* [OBJECTIVE] Copy every line of the entries below word for word, and leave out the pictures.

__________________________________________________

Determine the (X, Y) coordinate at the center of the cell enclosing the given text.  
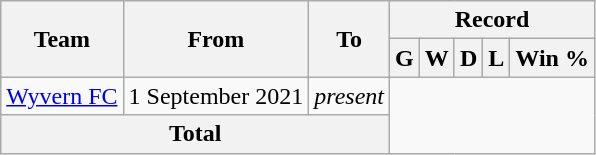
1 September 2021 (216, 96)
G (405, 58)
D (468, 58)
To (350, 39)
Wyvern FC (62, 96)
present (350, 96)
Record (492, 20)
L (496, 58)
Team (62, 39)
From (216, 39)
W (436, 58)
Total (196, 134)
Win % (552, 58)
Provide the [X, Y] coordinate of the cell's center where the given text is located.  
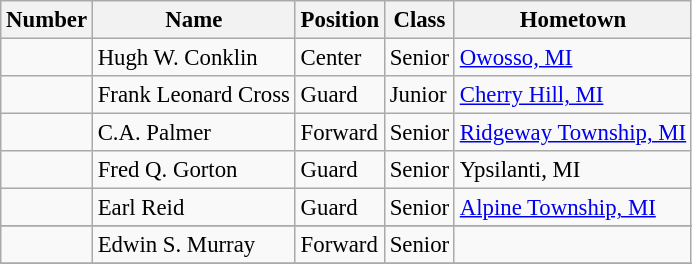
Hometown [572, 20]
Junior [419, 95]
Earl Reid [194, 208]
Alpine Township, MI [572, 208]
Edwin S. Murray [194, 245]
Position [340, 20]
Cherry Hill, MI [572, 95]
Center [340, 58]
Owosso, MI [572, 58]
C.A. Palmer [194, 133]
Name [194, 20]
Number [47, 20]
Frank Leonard Cross [194, 95]
Ypsilanti, MI [572, 170]
Class [419, 20]
Ridgeway Township, MI [572, 133]
Fred Q. Gorton [194, 170]
Hugh W. Conklin [194, 58]
Detect which cell encompasses the target text, then output its (x, y) center coordinate. 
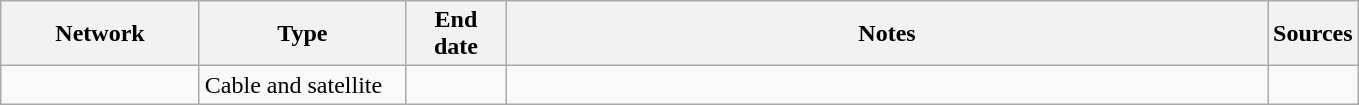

__________________________________________________

* [OUTPUT FOR THIS EXERCISE]
Determine the (X, Y) coordinate at the center of the cell enclosing the given text.  
1 September 2021 (216, 96)
G (405, 58)
D (468, 58)
To (350, 39)
Wyvern FC (62, 96)
present (350, 96)
Record (492, 20)
L (496, 58)
Team (62, 39)
From (216, 39)
W (436, 58)
Total (196, 134)
Win % (552, 58)
Provide the [X, Y] coordinate of the cell's center where the given text is located.  
Hometown [572, 20]
Junior [419, 95]
Earl Reid [194, 208]
Alpine Township, MI [572, 208]
Edwin S. Murray [194, 245]
Position [340, 20]
Cherry Hill, MI [572, 95]
Center [340, 58]
Owosso, MI [572, 58]
C.A. Palmer [194, 133]
Name [194, 20]
Number [47, 20]
Frank Leonard Cross [194, 95]
Ypsilanti, MI [572, 170]
Class [419, 20]
Ridgeway Township, MI [572, 133]
Fred Q. Gorton [194, 170]
Hugh W. Conklin [194, 58]
Detect which cell encompasses the target text, then output its (x, y) center coordinate. 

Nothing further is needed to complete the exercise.